• Instructions for the task: Which lines of the records contain the word "orange"? Copy each one.

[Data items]
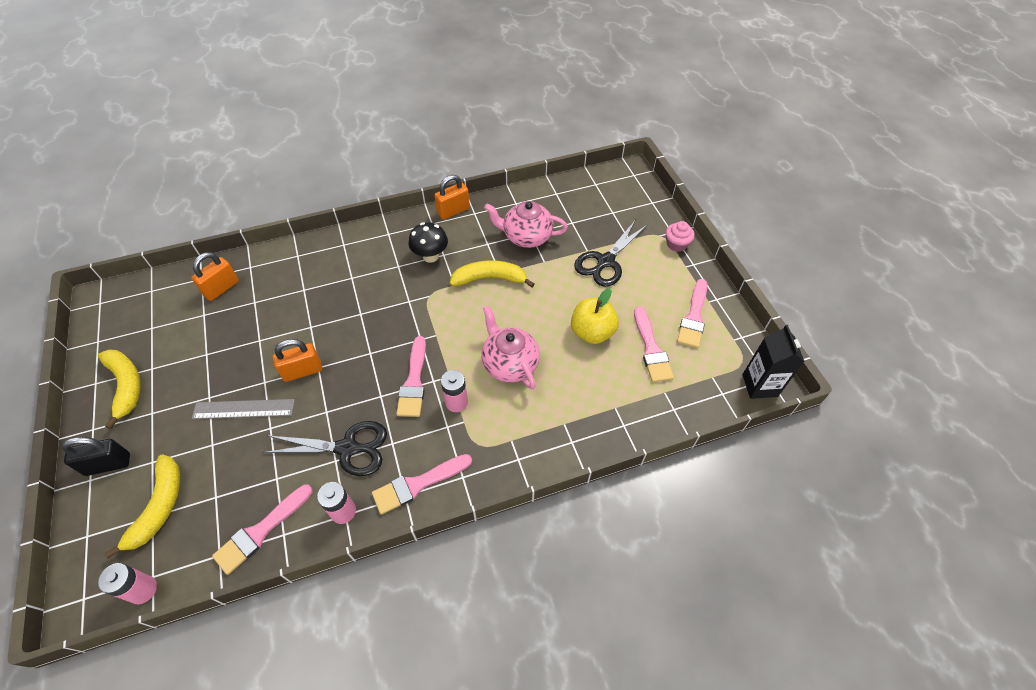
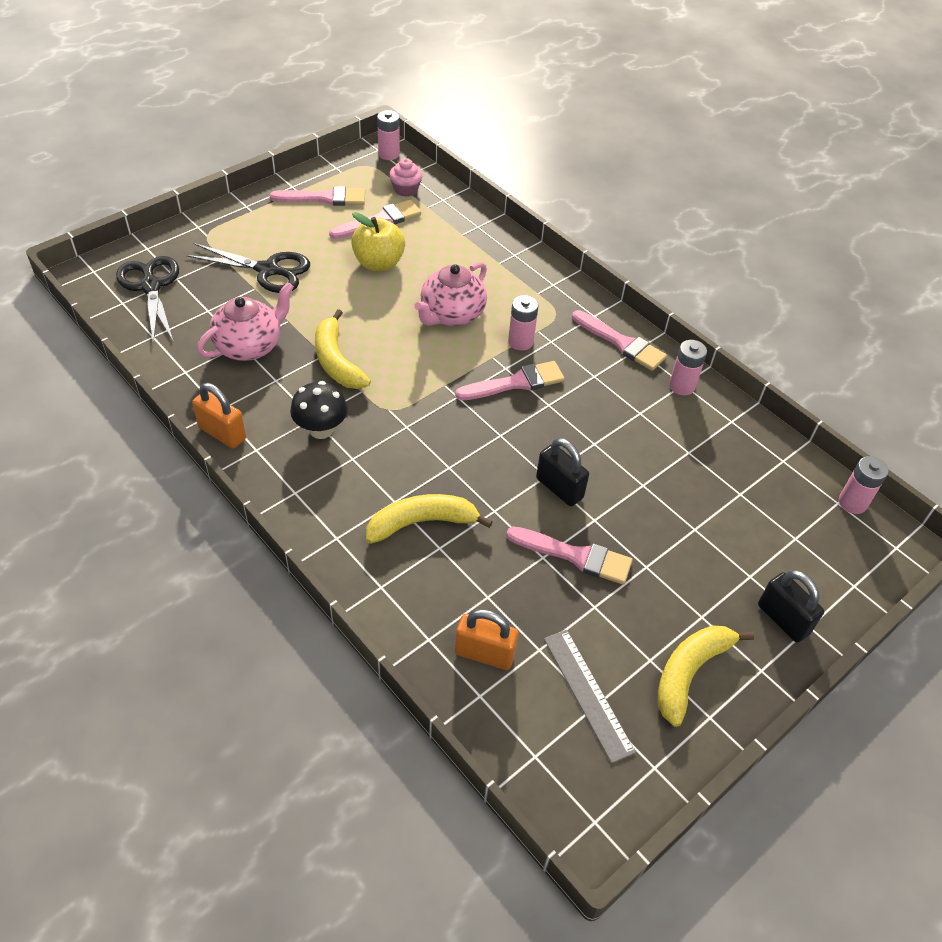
camera: 115 degrees left, 5 degrees down
(160, 507) = (783, 537): yellow banana -> yellow banana (422, 522)
(244, 409) = (638, 521): grey ruler -> grey ruler (588, 693)
(261, 531) = (741, 439): pink brush -> pink brush (575, 556)
(302, 371) = (559, 488): orange padlock -> black padlock
(348, 448) = (621, 407): black scissors -> black scissors (151, 286)
(526, 237) = (249, 346): pink teapot -> pink teapot turned 120 degrees counterclockwise
(676, 244) = (218, 220): pink cupcake -> pink cupcake (406, 189)
(759, 385) = (389, 154): black carton -> pink battery

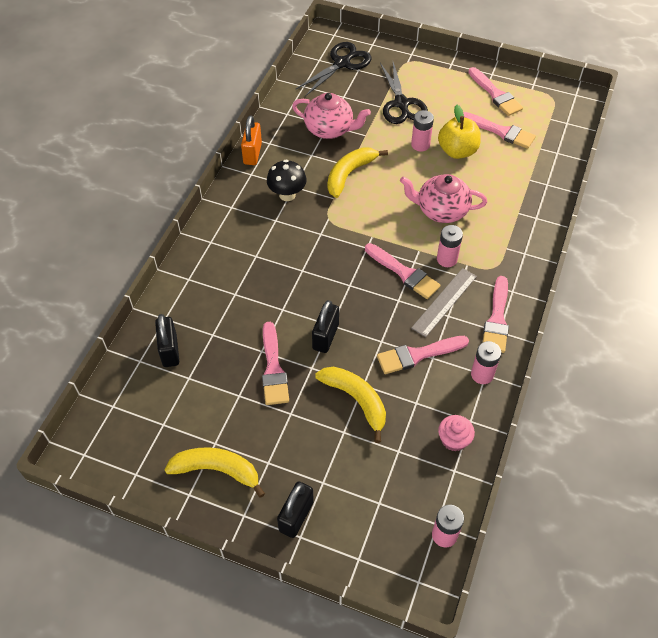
camera: 65 degrees right, 5 degrees up
(389, 154) = (577, 102): pink battery -> pink battery (420, 145)
(406, 189) = (547, 129): pink cupcake -> pink cupcake (454, 439)
(422, 522) = (248, 276): yellow banana -> yellow banana (356, 400)
(484, 653) = (170, 350): orange padlock -> black padlock
(588, 693) = (170, 417): grey ruler -> grey ruler (444, 302)
(630, 422) = (417, 355): none -> pink brush

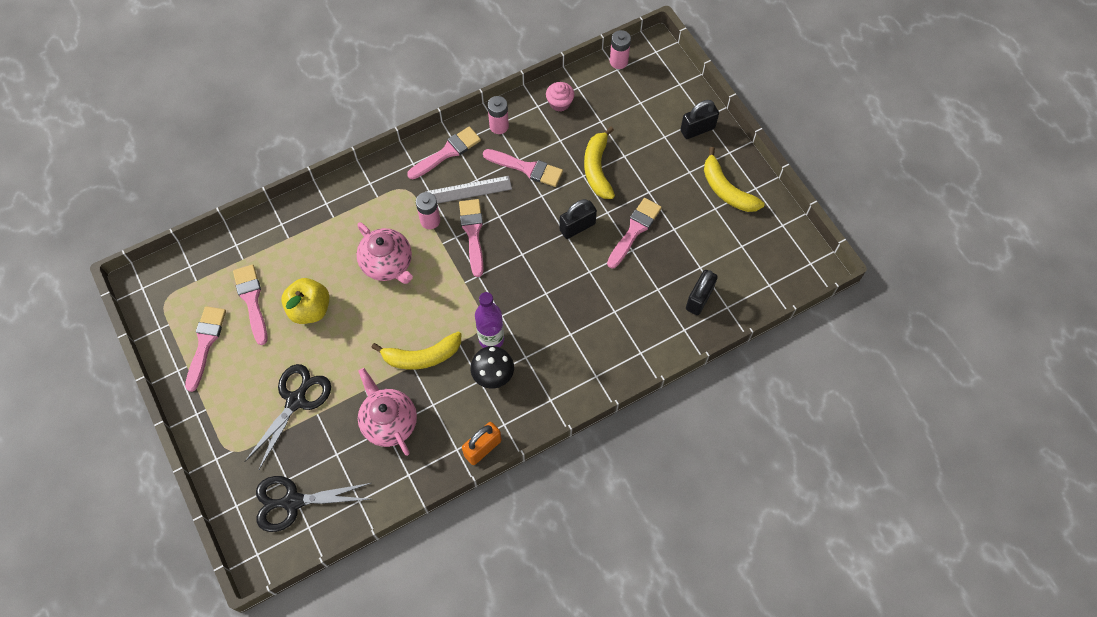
camera: 140 degrees left, 10 degrees up
(312, 214) = (491, 339): none -> purple bottle
(420, 145) = (332, 340): pink battery -> none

• Response box:
(302, 371) = (559, 488): orange padlock -> black padlock
(484, 653) = (170, 350): orange padlock -> black padlock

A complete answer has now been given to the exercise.